Exercise directions
Transcribe the records that follow. Keep every word exactly, and drop the pictures.

===== Listed entries =====

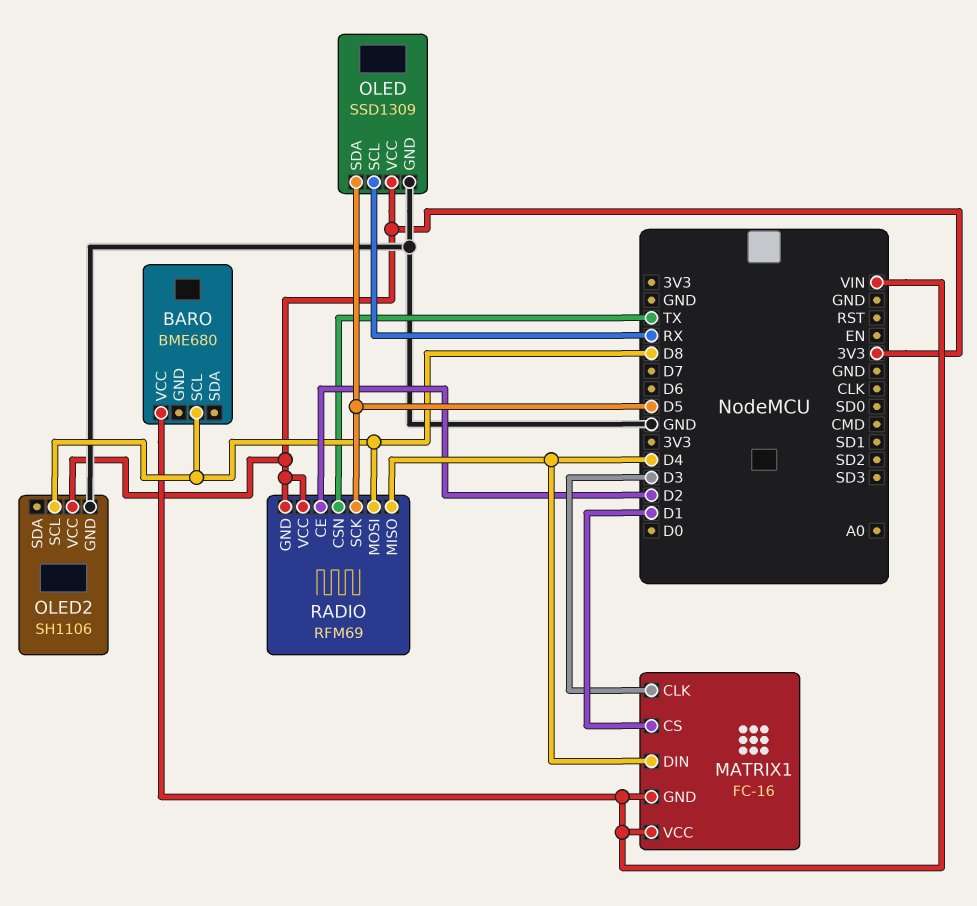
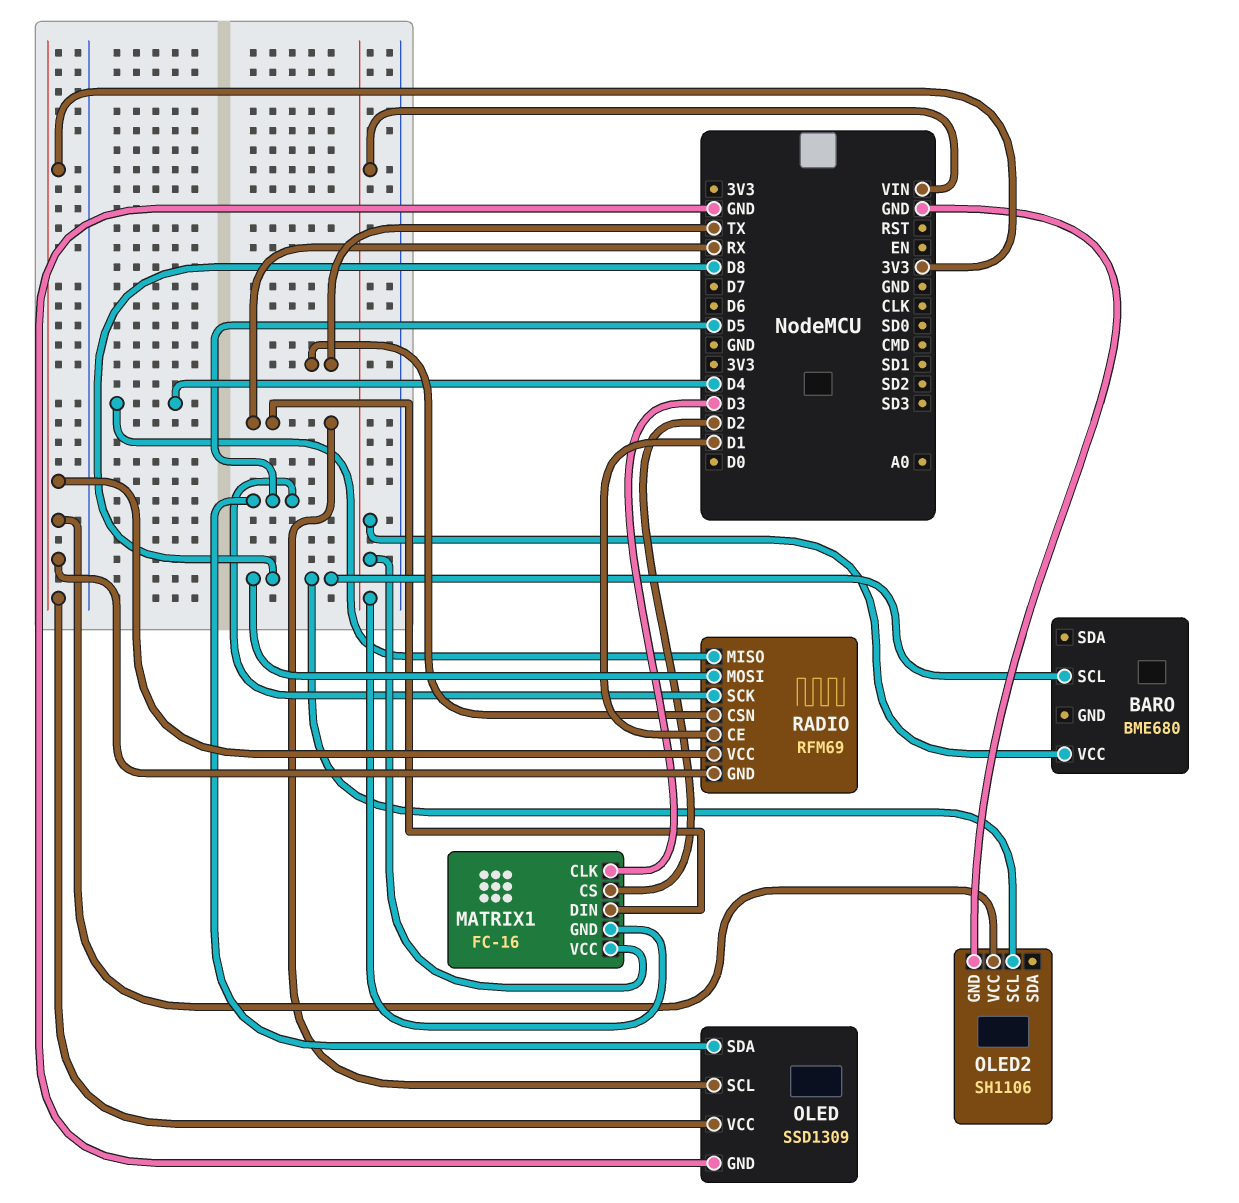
MATRIX1 pin CS: D1 -> D2
MATRIX1 pin DIN: D4 -> RX
RADIO pin CE: D2 -> D1

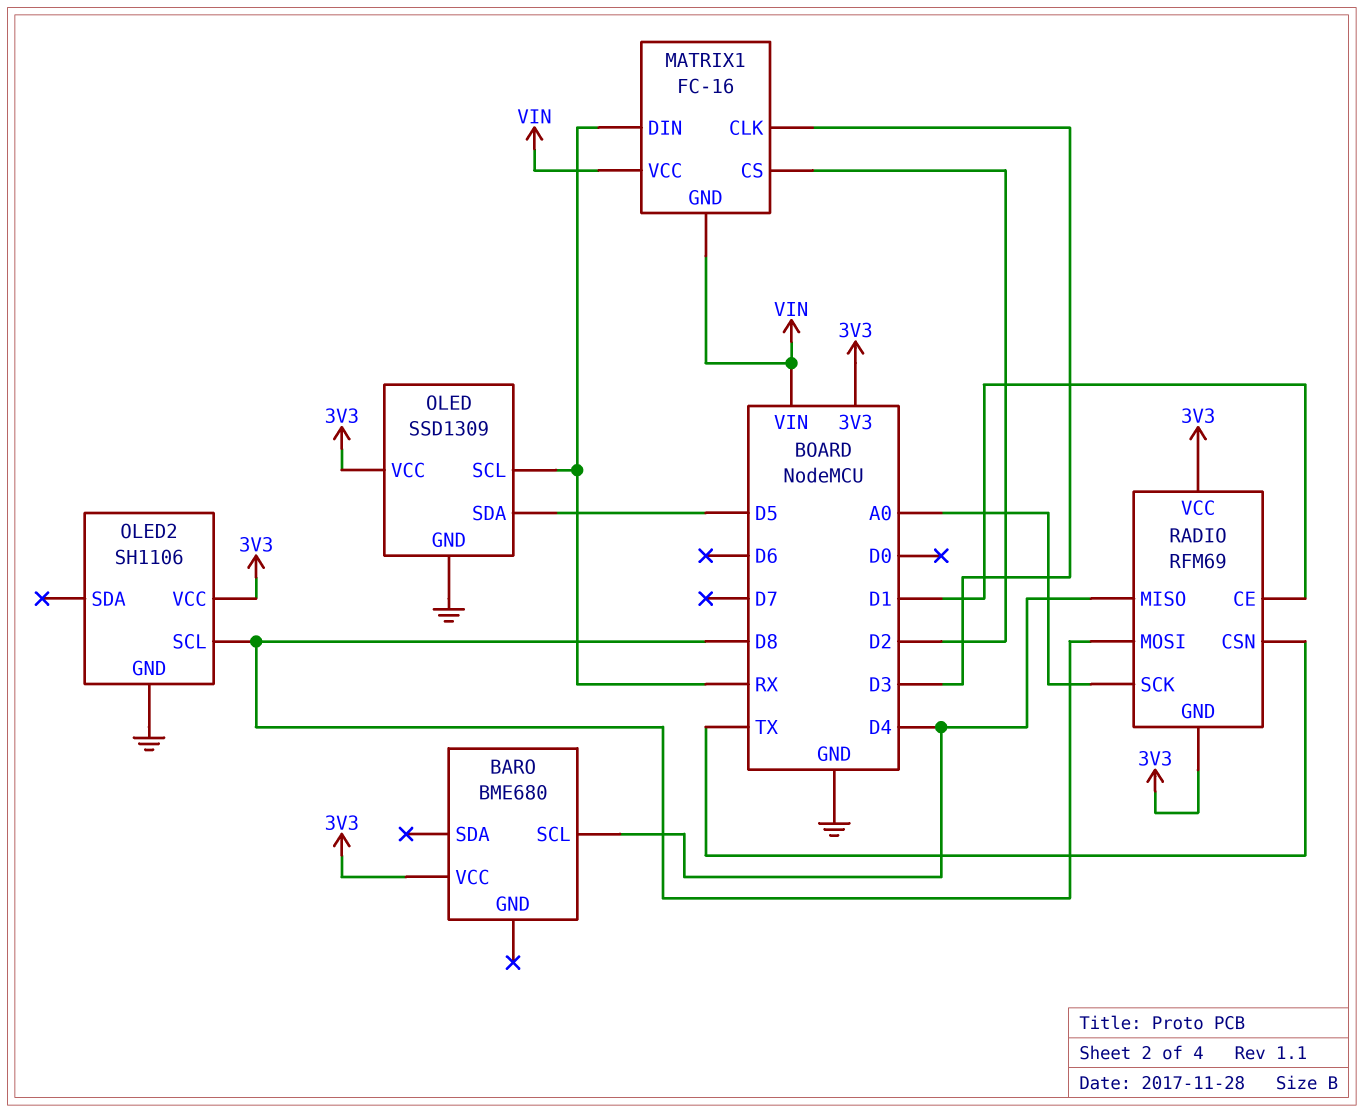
BARO pin SCL: D8 -> D4
BARO pin VCC: VIN -> 3V3
RADIO pin SCK: D5 -> A0

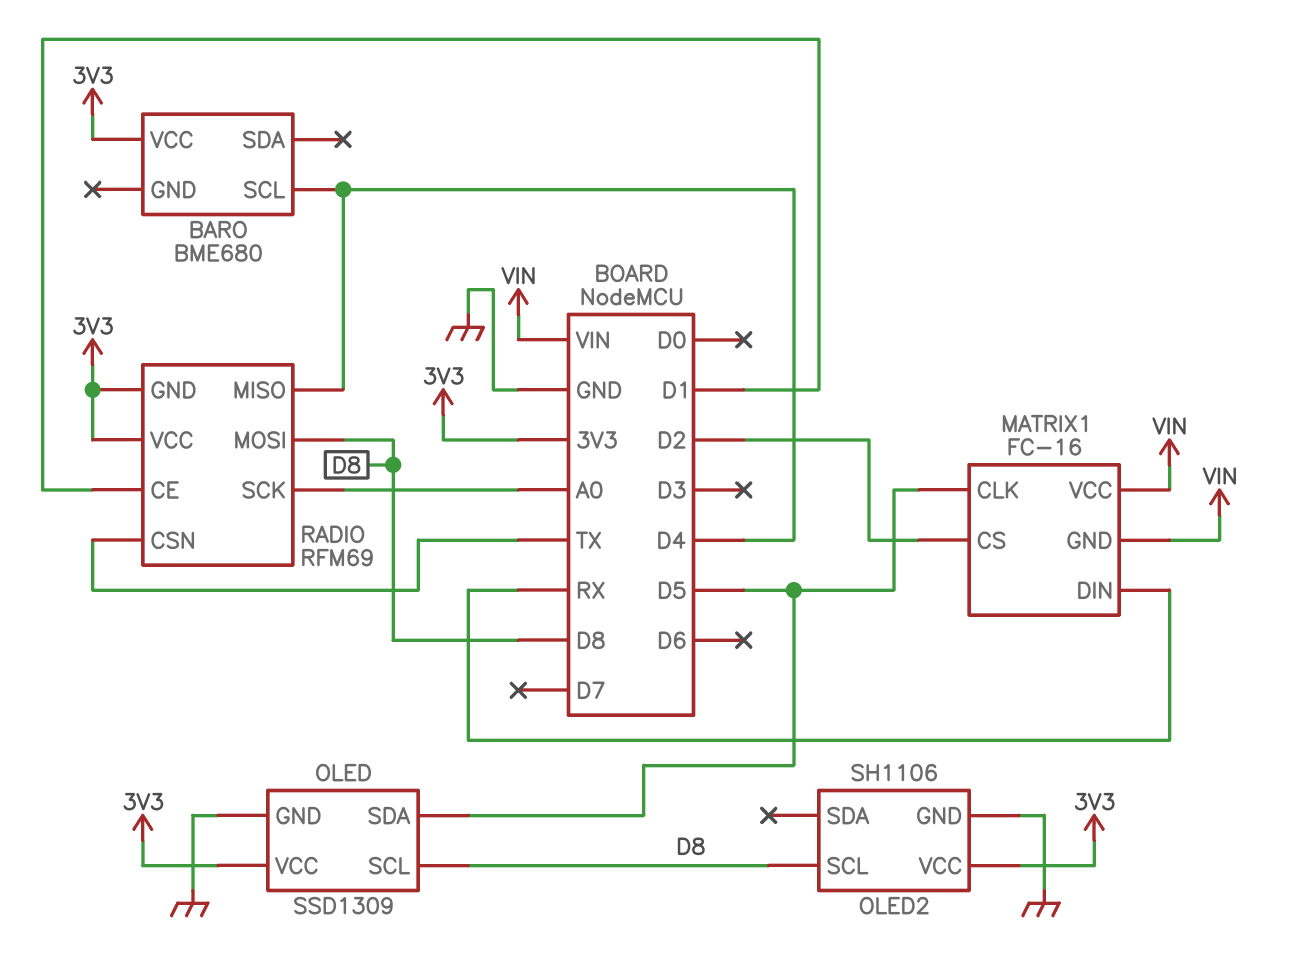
MATRIX1 pin CLK: D3 -> D5
OLED pin SCL: RX -> D8

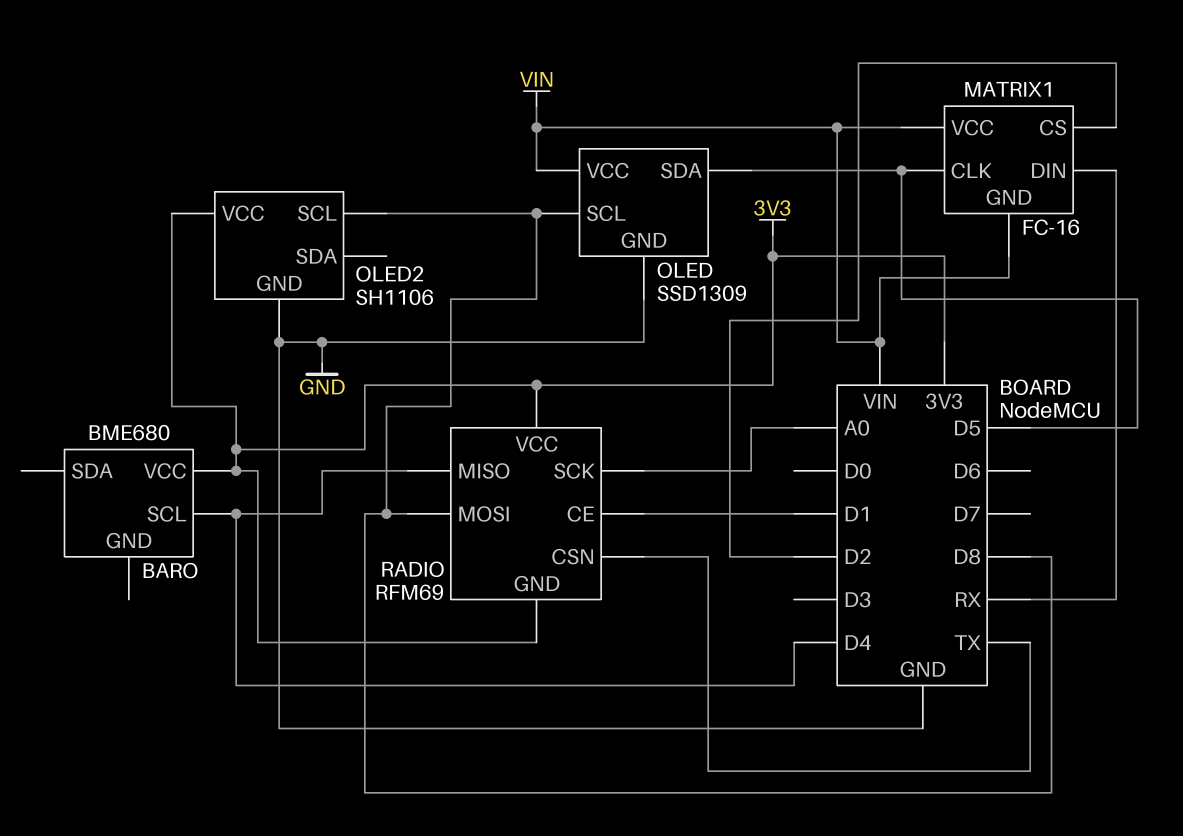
OLED pin VCC: 3V3 -> VIN

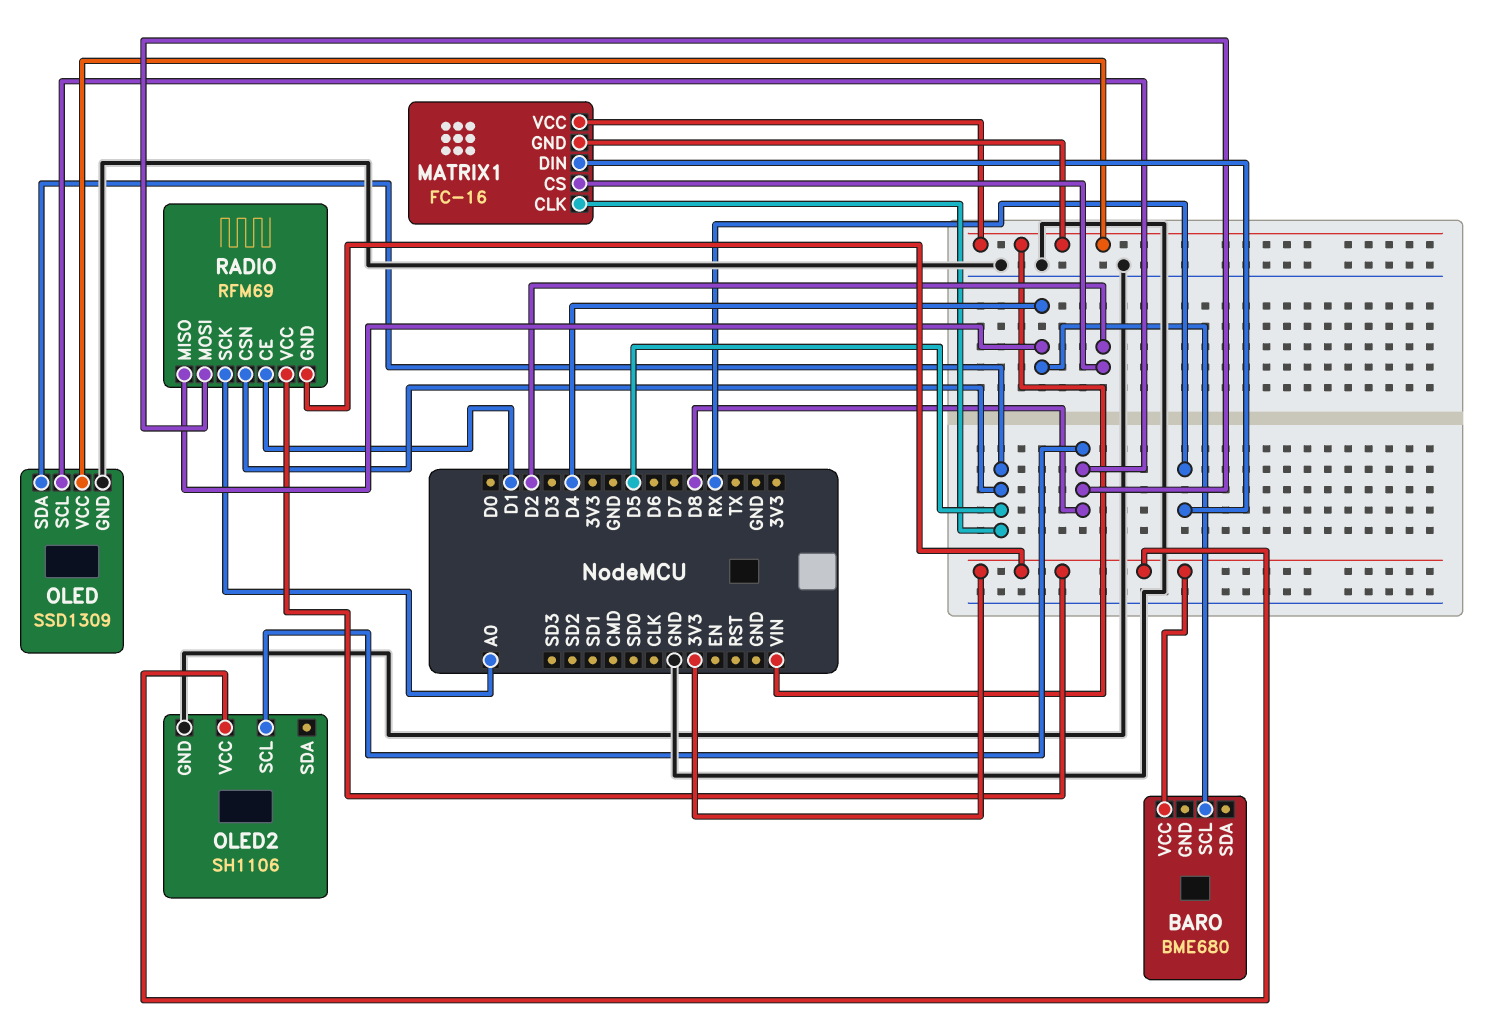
RADIO pin CSN: TX -> D5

=====

Worked solution
MATRIX1 pin CS: D1 -> D2
MATRIX1 pin DIN: D4 -> RX
RADIO pin CE: D2 -> D1

BARO pin SCL: D8 -> D4
BARO pin VCC: VIN -> 3V3
RADIO pin SCK: D5 -> A0

MATRIX1 pin CLK: D3 -> D5
OLED pin SCL: RX -> D8

OLED pin VCC: 3V3 -> VIN

RADIO pin CSN: TX -> D5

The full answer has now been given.